◆ **Problem**
Should a line below contain the word "degrees", report it.

◆ **Data extract**
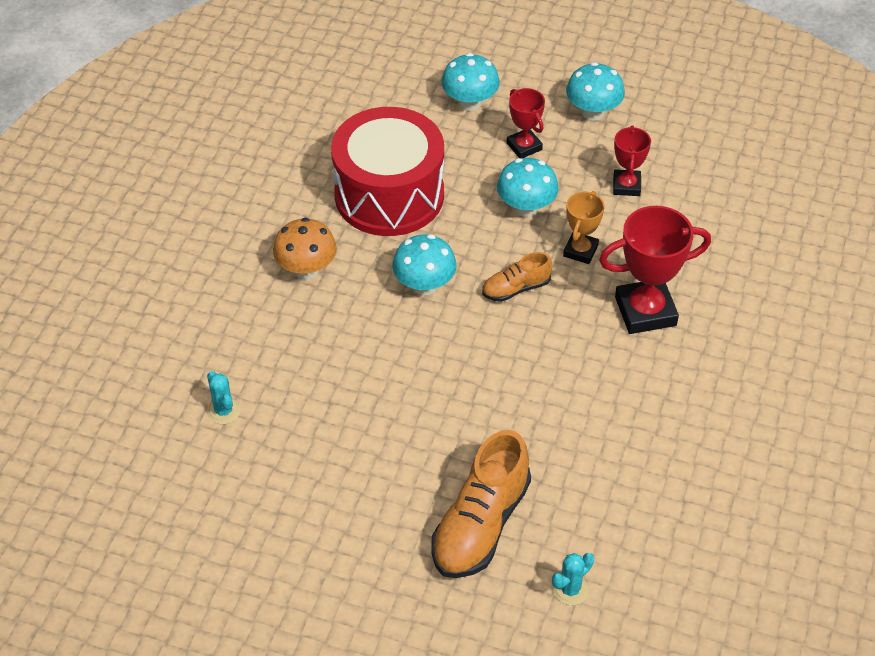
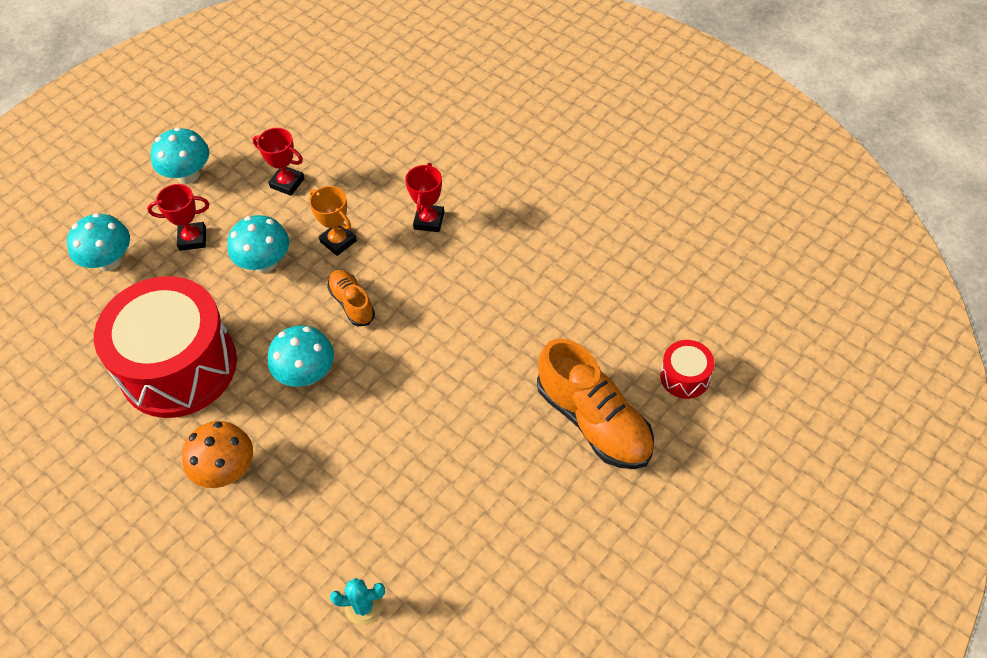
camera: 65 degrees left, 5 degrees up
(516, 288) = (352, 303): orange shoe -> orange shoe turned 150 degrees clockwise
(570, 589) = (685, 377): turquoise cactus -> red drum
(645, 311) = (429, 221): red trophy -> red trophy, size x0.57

◆ **Your response**
camera: 65 degrees left, 5 degrees up
(516, 288) = (352, 303): orange shoe -> orange shoe turned 150 degrees clockwise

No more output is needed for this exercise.